[Instructions to follow]: An exact transcription of all the data is required; the pictures are to be left out.

▬▬▬

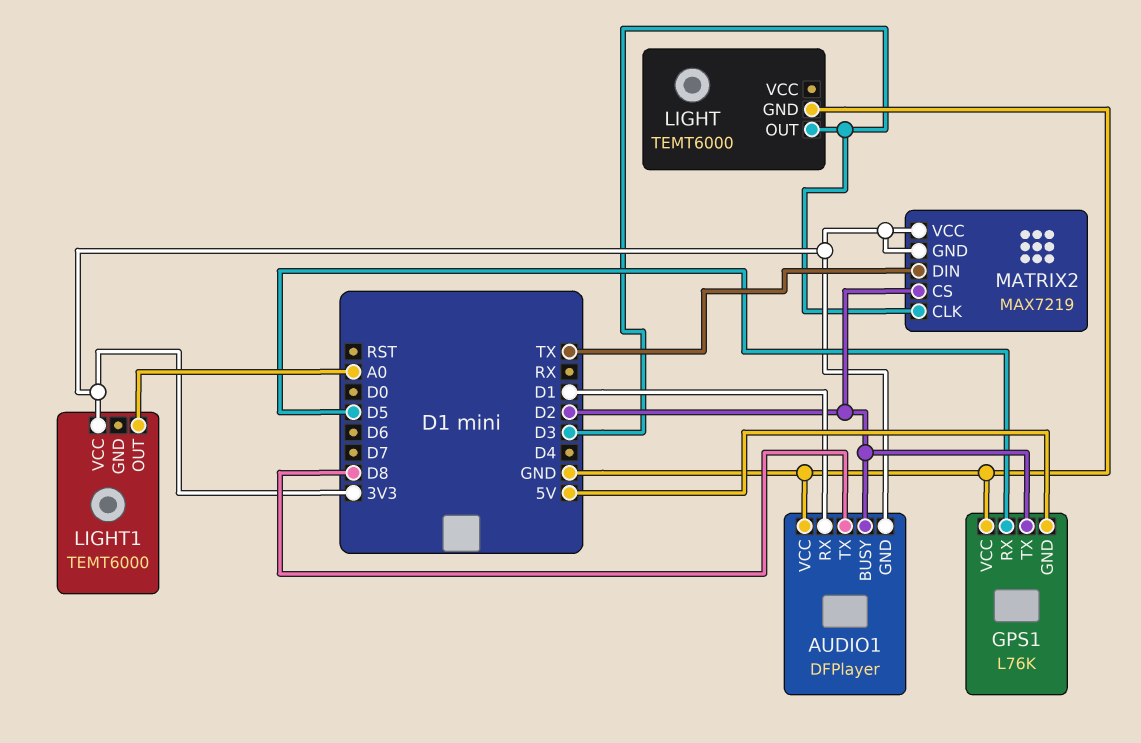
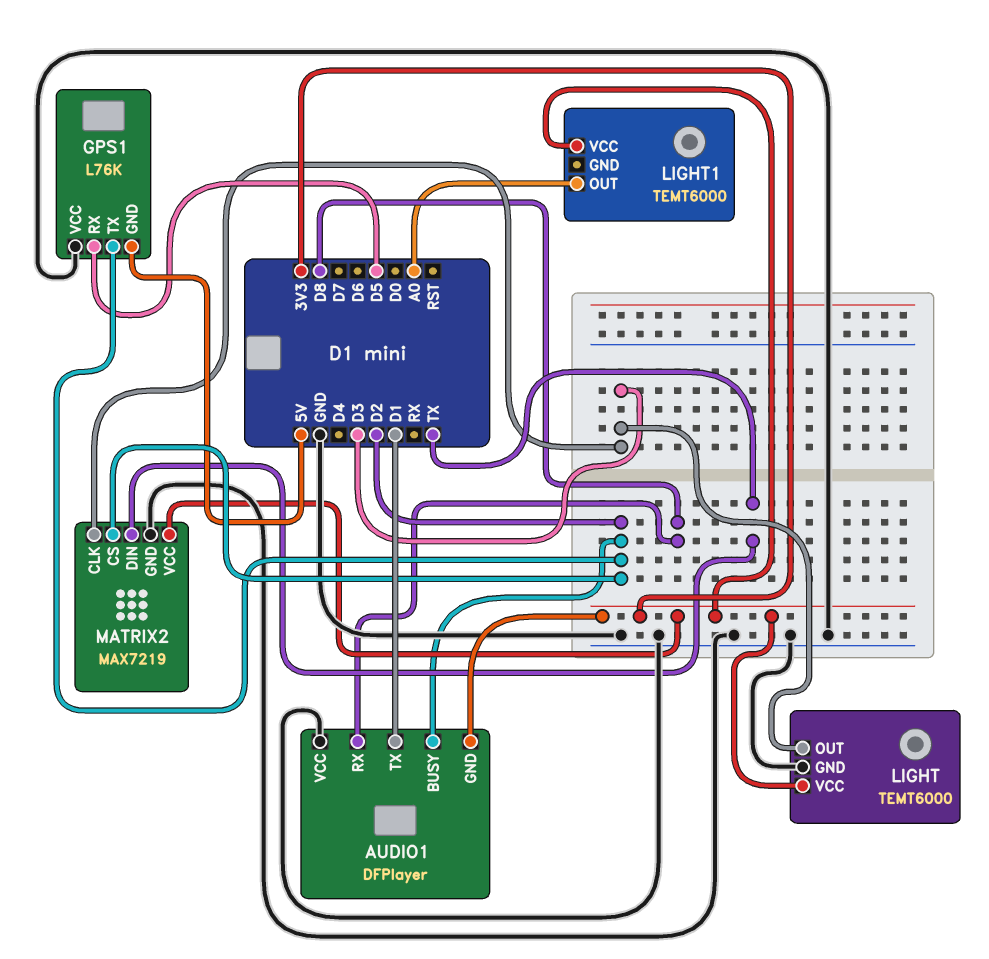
AUDIO1 pin RX: D1 -> D8
AUDIO1 pin TX: D8 -> D1
LIGHT pin VCC: none -> 3V3
MATRIX2 pin GND: 3V3 -> GND

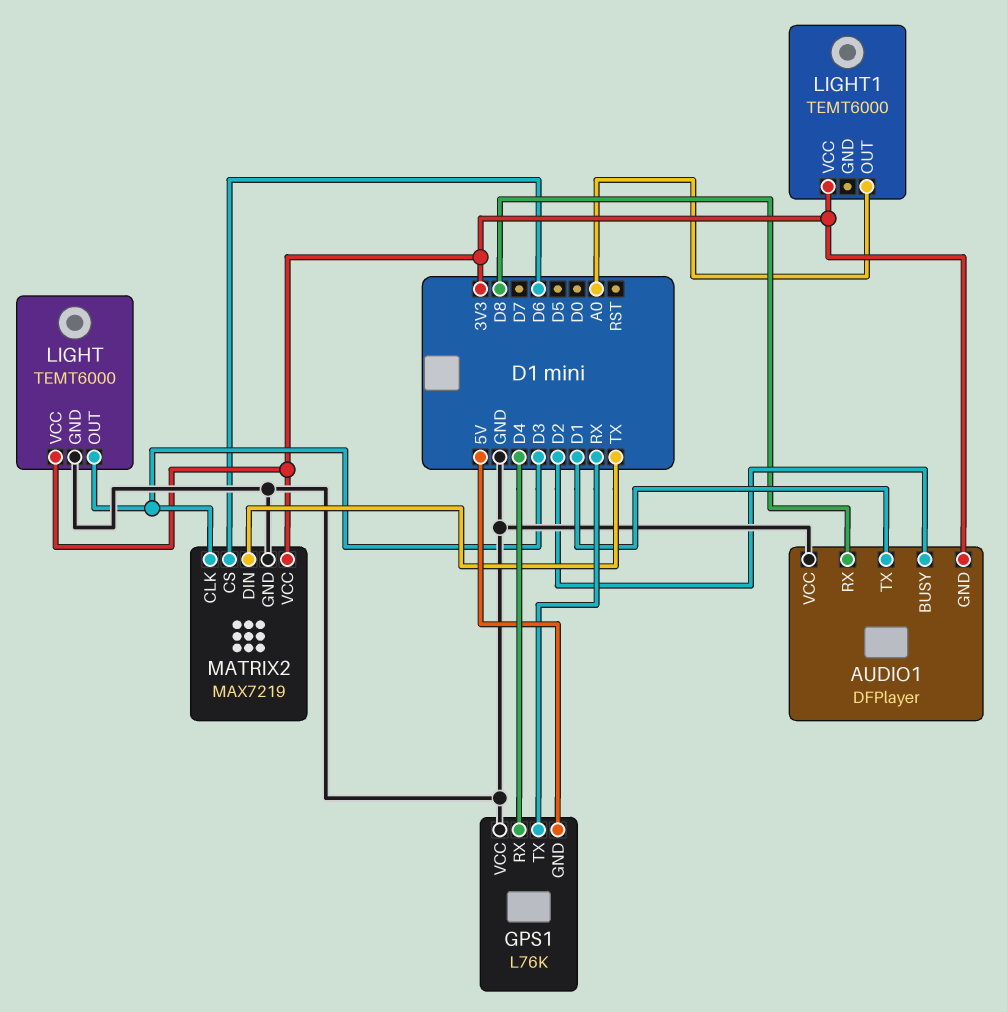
GPS1 pin RX: D5 -> D4
GPS1 pin TX: D2 -> RX
MATRIX2 pin CS: D2 -> D6

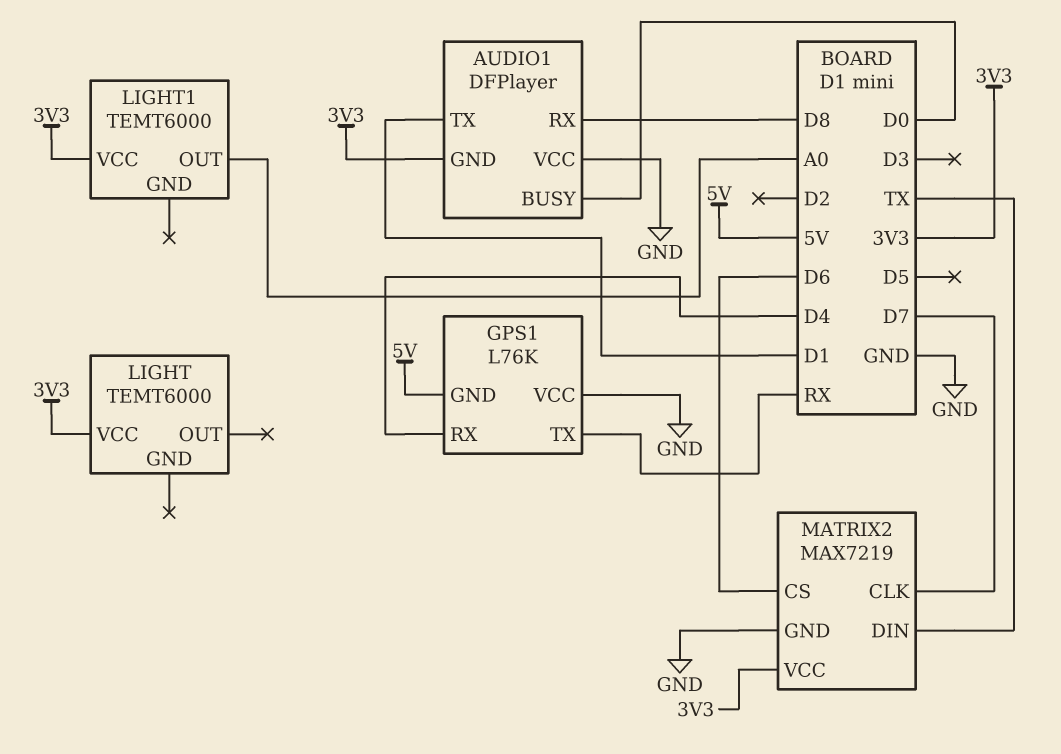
AUDIO1 pin BUSY: D2 -> D0
LIGHT pin GND: GND -> none
LIGHT pin OUT: D3 -> none
MATRIX2 pin CLK: D3 -> D7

▬▬▬

[Exercise result]:
AUDIO1 pin RX: D1 -> D8
AUDIO1 pin TX: D8 -> D1
LIGHT pin VCC: none -> 3V3
MATRIX2 pin GND: 3V3 -> GND

GPS1 pin RX: D5 -> D4
GPS1 pin TX: D2 -> RX
MATRIX2 pin CS: D2 -> D6

AUDIO1 pin BUSY: D2 -> D0
LIGHT pin GND: GND -> none
LIGHT pin OUT: D3 -> none
MATRIX2 pin CLK: D3 -> D7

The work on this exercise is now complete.